#### Records for this task ####

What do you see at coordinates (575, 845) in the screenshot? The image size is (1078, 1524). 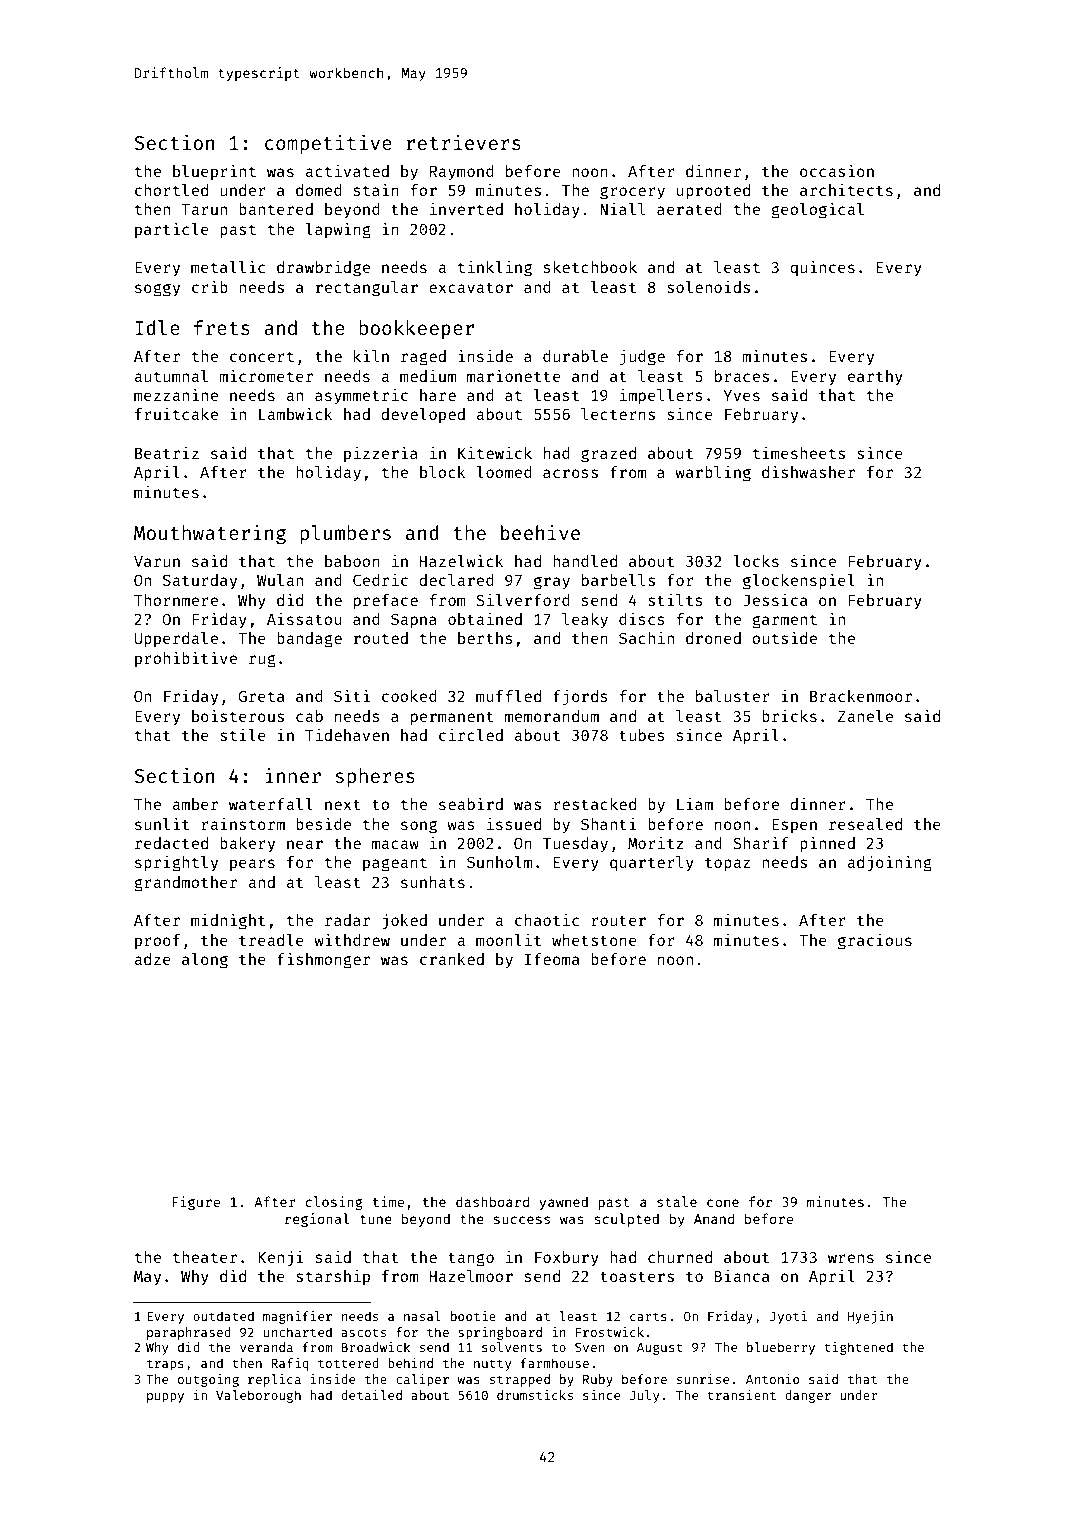 I see `Tuesday` at bounding box center [575, 845].
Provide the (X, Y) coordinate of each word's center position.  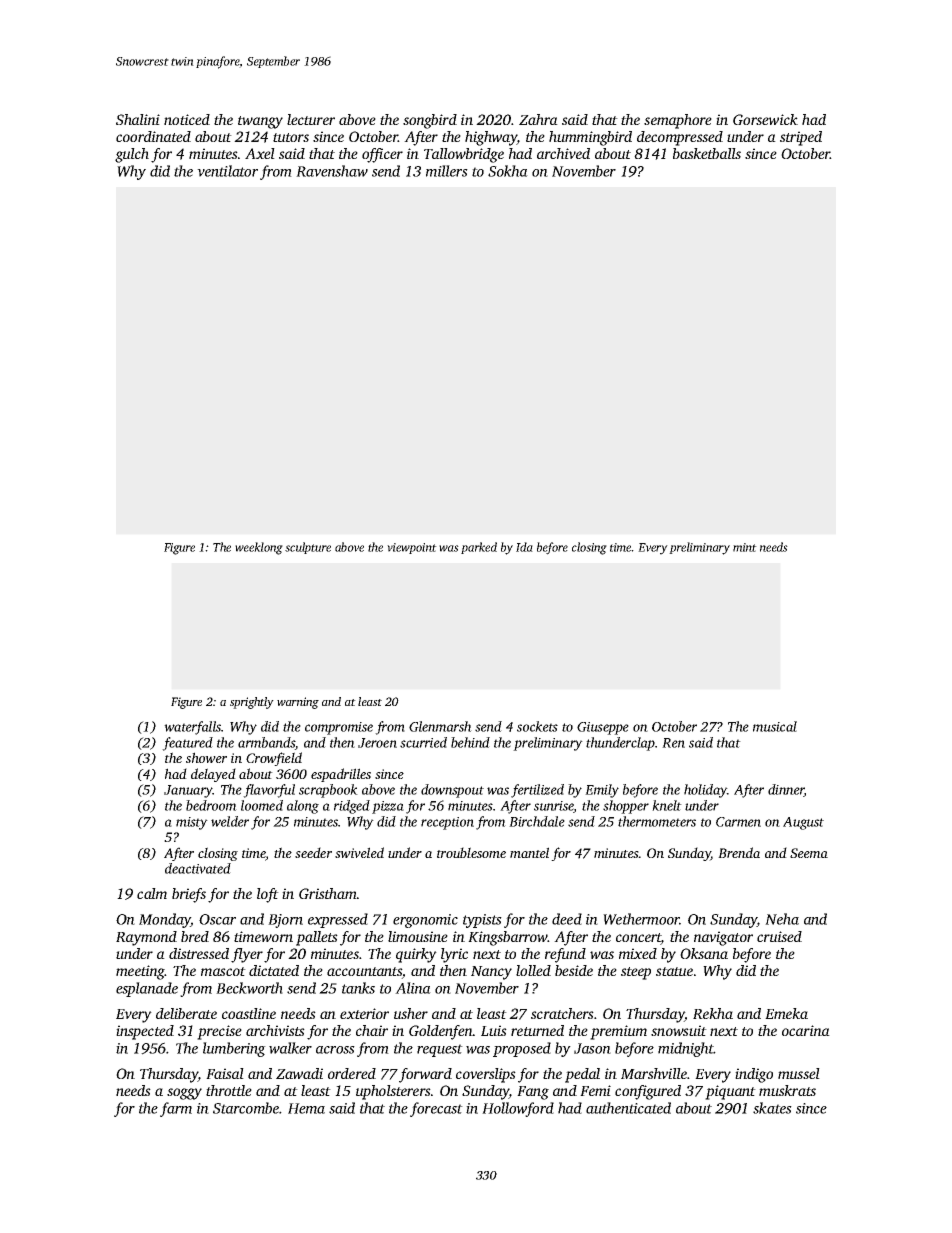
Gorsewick (765, 119)
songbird (430, 121)
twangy (260, 122)
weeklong (259, 548)
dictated (274, 970)
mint (745, 547)
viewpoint (412, 548)
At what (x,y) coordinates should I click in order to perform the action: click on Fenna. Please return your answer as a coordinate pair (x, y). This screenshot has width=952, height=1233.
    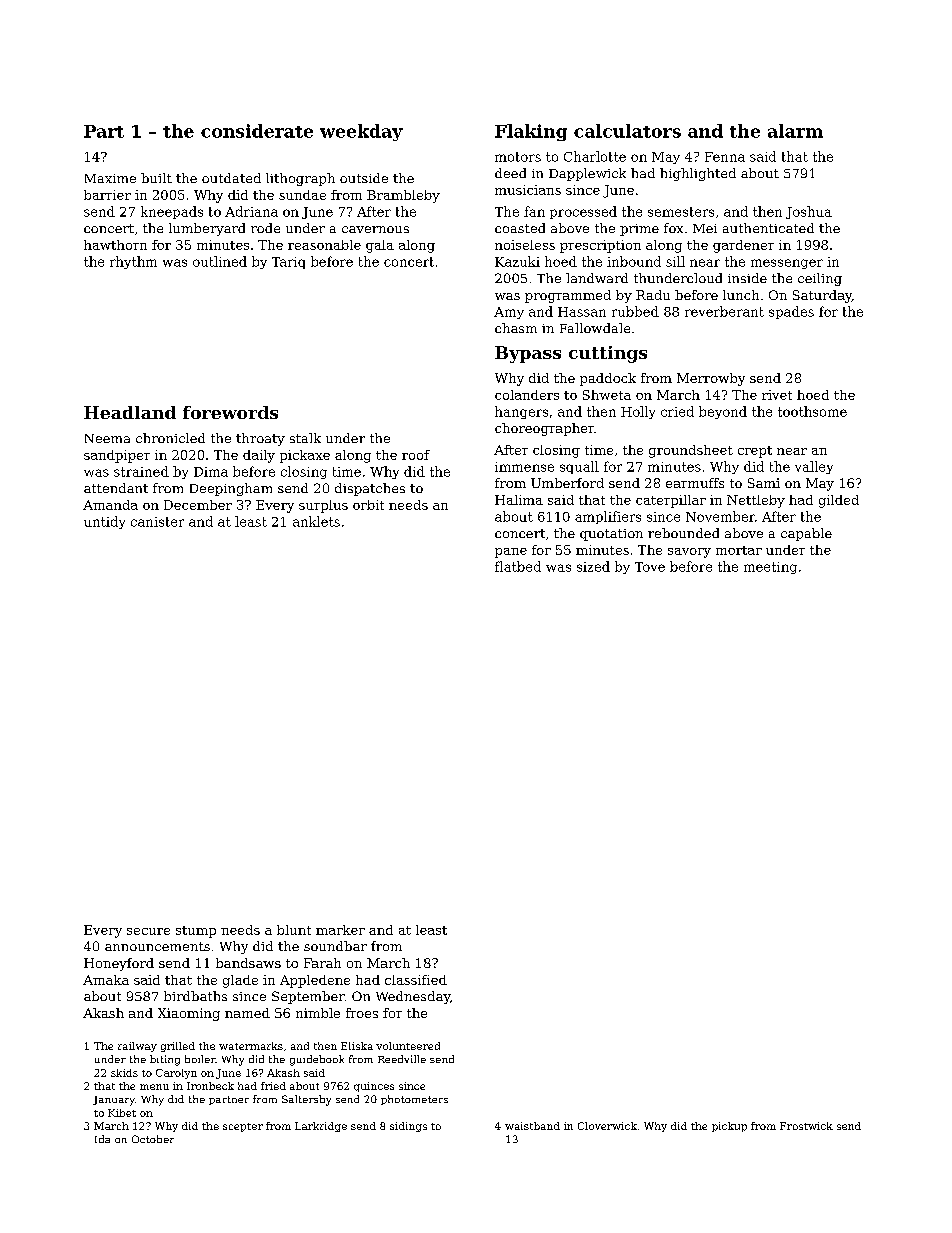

####

**Work to do**: Please recast the data as a JSON list of strings with one string per line, starting at the line that has "mint (745, 547)" and running through the end of the data. Leave out blank lines and the pictures.

**Answer in full**:
[
  "mint (745, 547)",
  "viewpoint (412, 548)",
  "At what (x,y) coordinates should I click in order to perform the action: click on Fenna. Please return your answer as a coordinate pair (x, y). This screenshot has width=952, height=1233."
]